**TASK PROMPT:** What is needed is an exact reproduction of the lines in the records below, starting at the line with "(531, 284) = (564, 297): none -> pink star" and ending at the line with "(571, 315) = (314, 92): none -> orange mouse", both included, and nothing else; pictures stay out.

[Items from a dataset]
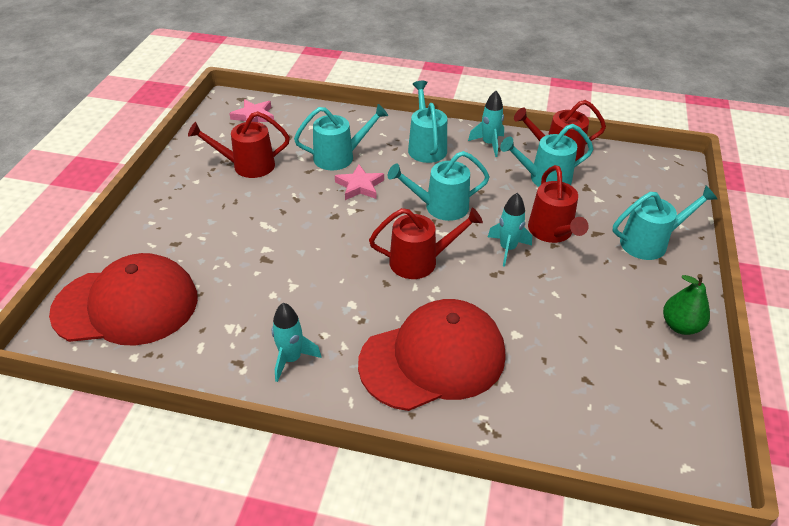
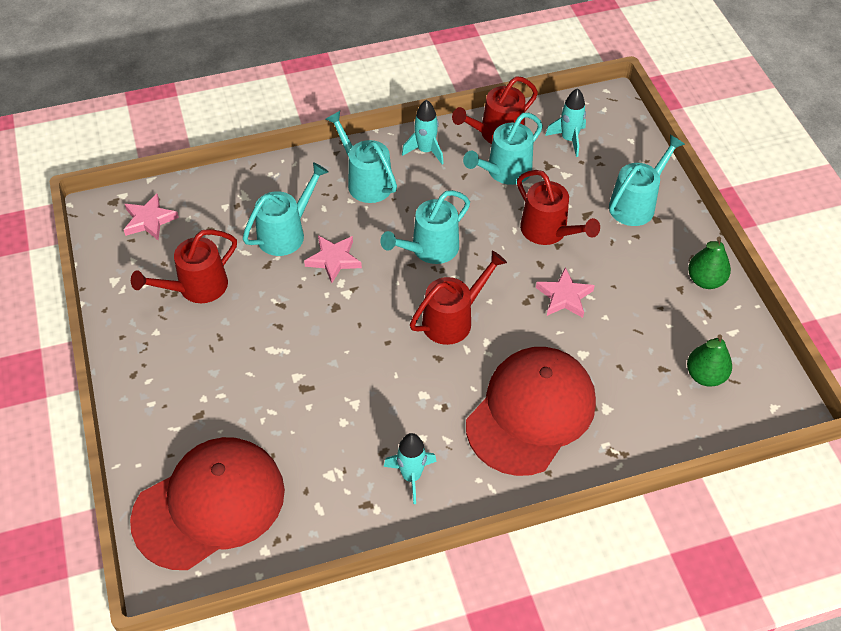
camera: 30 degrees left, 10 degrees up
(507, 249) = (521, 268): turquoise rocket -> turquoise rocket (569, 139)
(531, 284) = (564, 297): none -> pink star
(627, 405) = (705, 375): none -> green pear

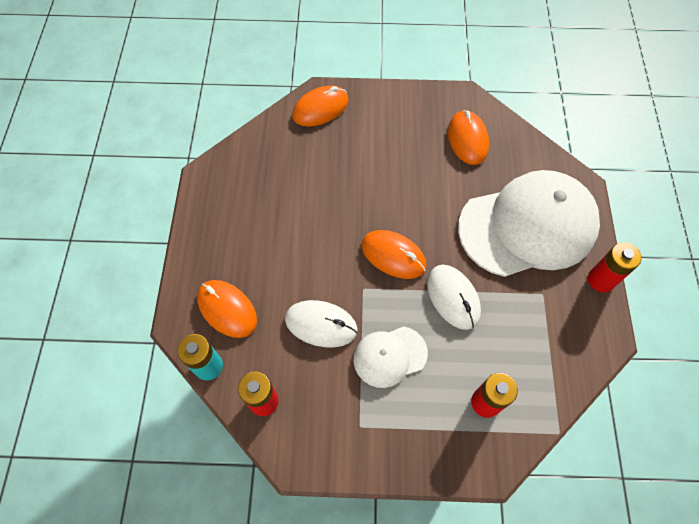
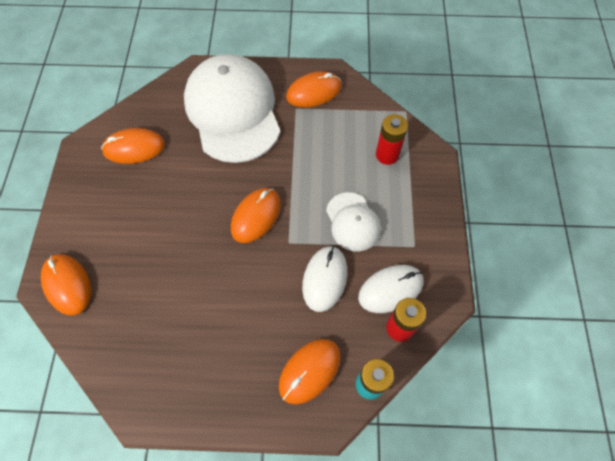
camera: 90 degrees left, 0 degrees up
(453, 297) = (298, 171): white mouse -> white mouse (390, 289)
(571, 315) = (314, 92): none -> orange mouse
(600, 280) = (284, 70): red battery -> none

**SOLUTION TO THIS TASK:**
(531, 284) = (564, 297): none -> pink star
(627, 405) = (705, 375): none -> green pear

camera: 90 degrees left, 0 degrees up
(453, 297) = (298, 171): white mouse -> white mouse (390, 289)
(571, 315) = (314, 92): none -> orange mouse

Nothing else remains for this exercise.